[Change detection outputs]
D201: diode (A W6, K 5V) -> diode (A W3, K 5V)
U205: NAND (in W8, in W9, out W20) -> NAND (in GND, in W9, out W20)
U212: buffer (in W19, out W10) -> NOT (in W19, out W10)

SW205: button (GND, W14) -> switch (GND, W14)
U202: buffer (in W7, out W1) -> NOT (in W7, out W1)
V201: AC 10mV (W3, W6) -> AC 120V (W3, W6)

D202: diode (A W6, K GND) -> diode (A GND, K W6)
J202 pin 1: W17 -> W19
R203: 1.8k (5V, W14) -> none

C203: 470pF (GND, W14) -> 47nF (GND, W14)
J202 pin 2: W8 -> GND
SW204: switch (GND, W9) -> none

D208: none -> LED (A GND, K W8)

--

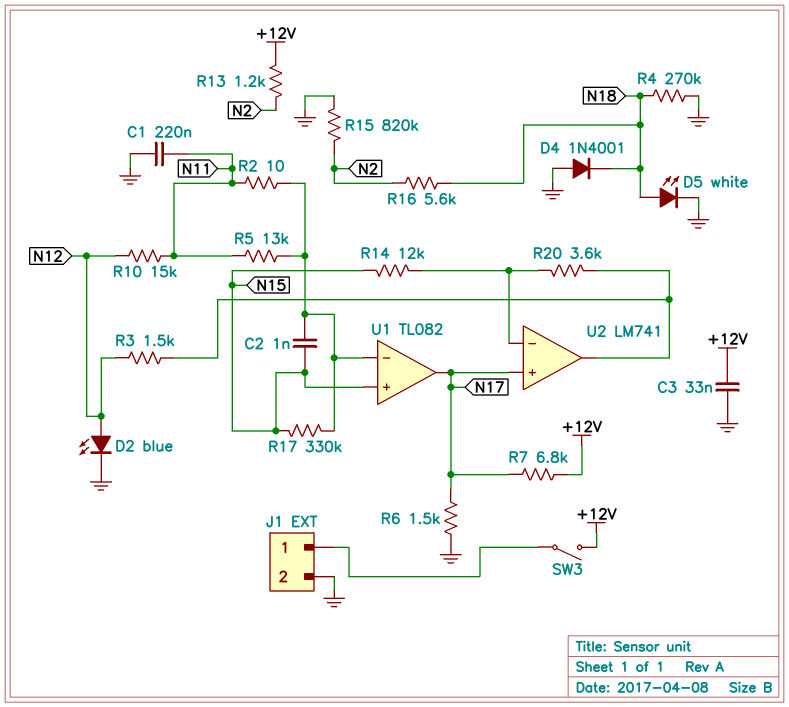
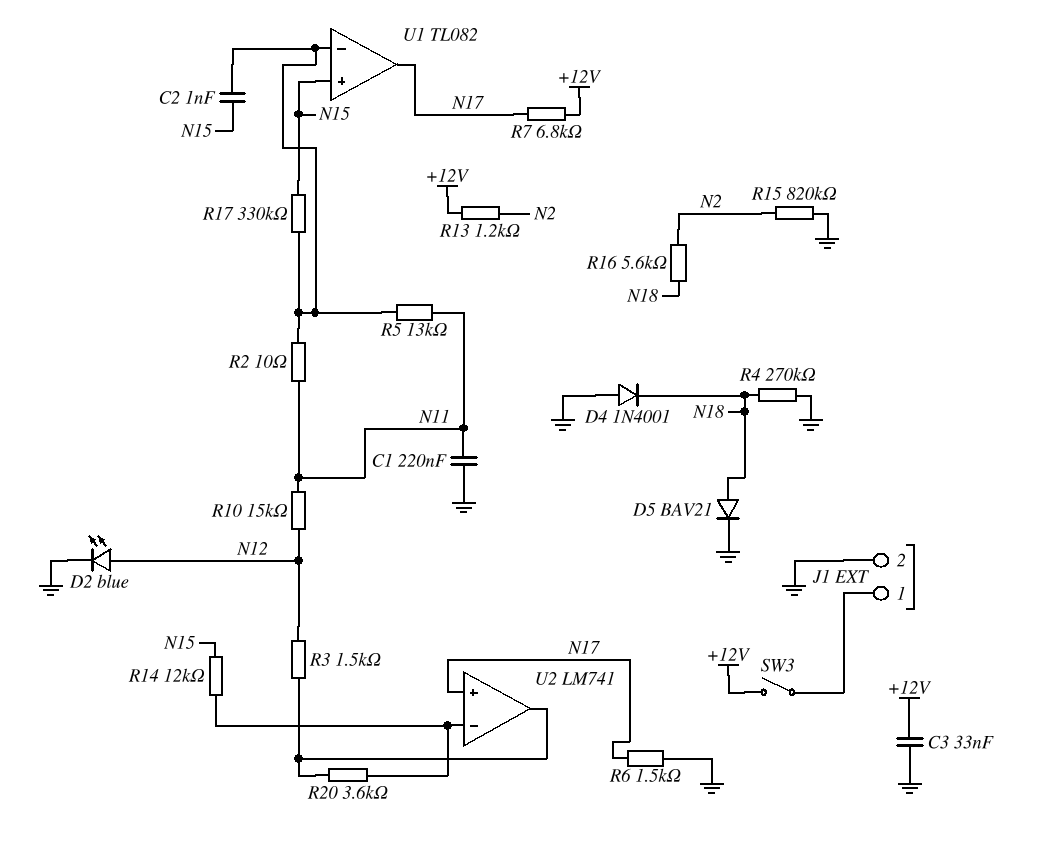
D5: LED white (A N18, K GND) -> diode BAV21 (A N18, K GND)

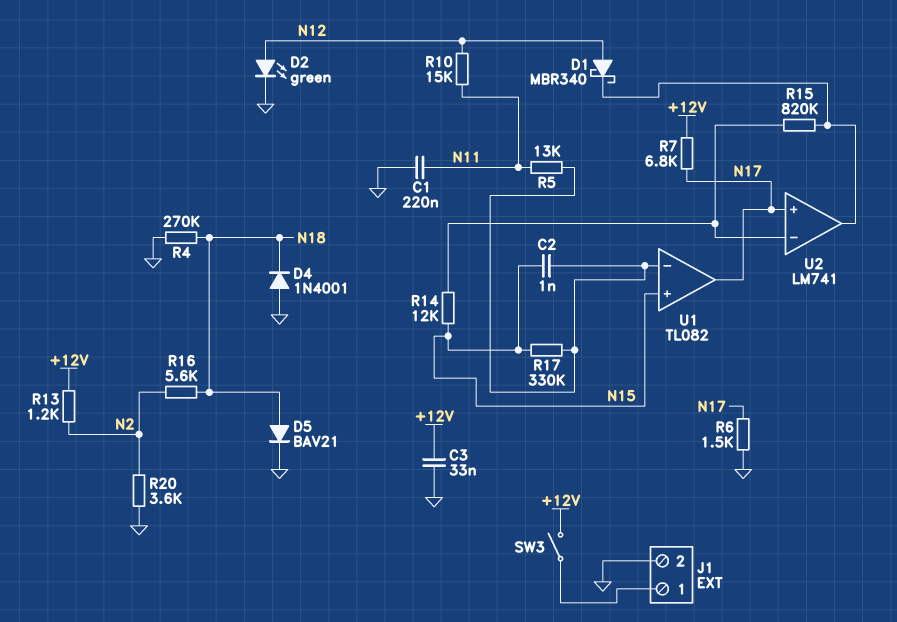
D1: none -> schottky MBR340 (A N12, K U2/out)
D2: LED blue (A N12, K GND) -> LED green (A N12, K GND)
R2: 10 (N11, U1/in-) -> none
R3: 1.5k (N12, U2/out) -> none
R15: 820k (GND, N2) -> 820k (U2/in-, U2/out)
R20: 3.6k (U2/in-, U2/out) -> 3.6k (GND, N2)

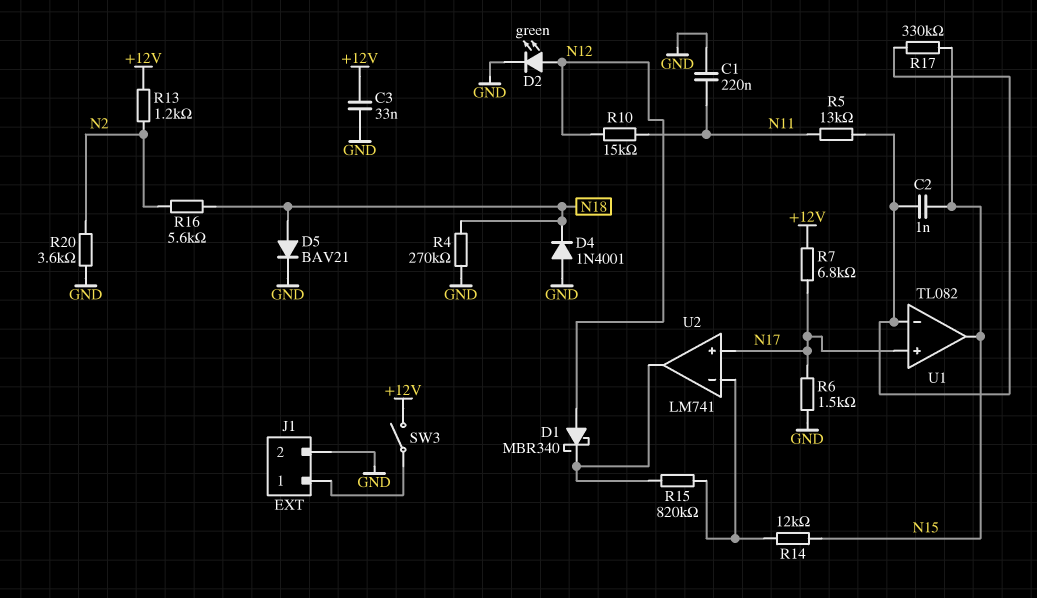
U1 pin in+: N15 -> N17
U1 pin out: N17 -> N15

THE TASK → Repeat the entries above verbatim, but only from the line that has "U202: buffer (in" down to the line that has "D208: none -> LED (A GND, K W8)", inclusive.

ANSWER AREA →
U202: buffer (in W7, out W1) -> NOT (in W7, out W1)
V201: AC 10mV (W3, W6) -> AC 120V (W3, W6)

D202: diode (A W6, K GND) -> diode (A GND, K W6)
J202 pin 1: W17 -> W19
R203: 1.8k (5V, W14) -> none

C203: 470pF (GND, W14) -> 47nF (GND, W14)
J202 pin 2: W8 -> GND
SW204: switch (GND, W9) -> none

D208: none -> LED (A GND, K W8)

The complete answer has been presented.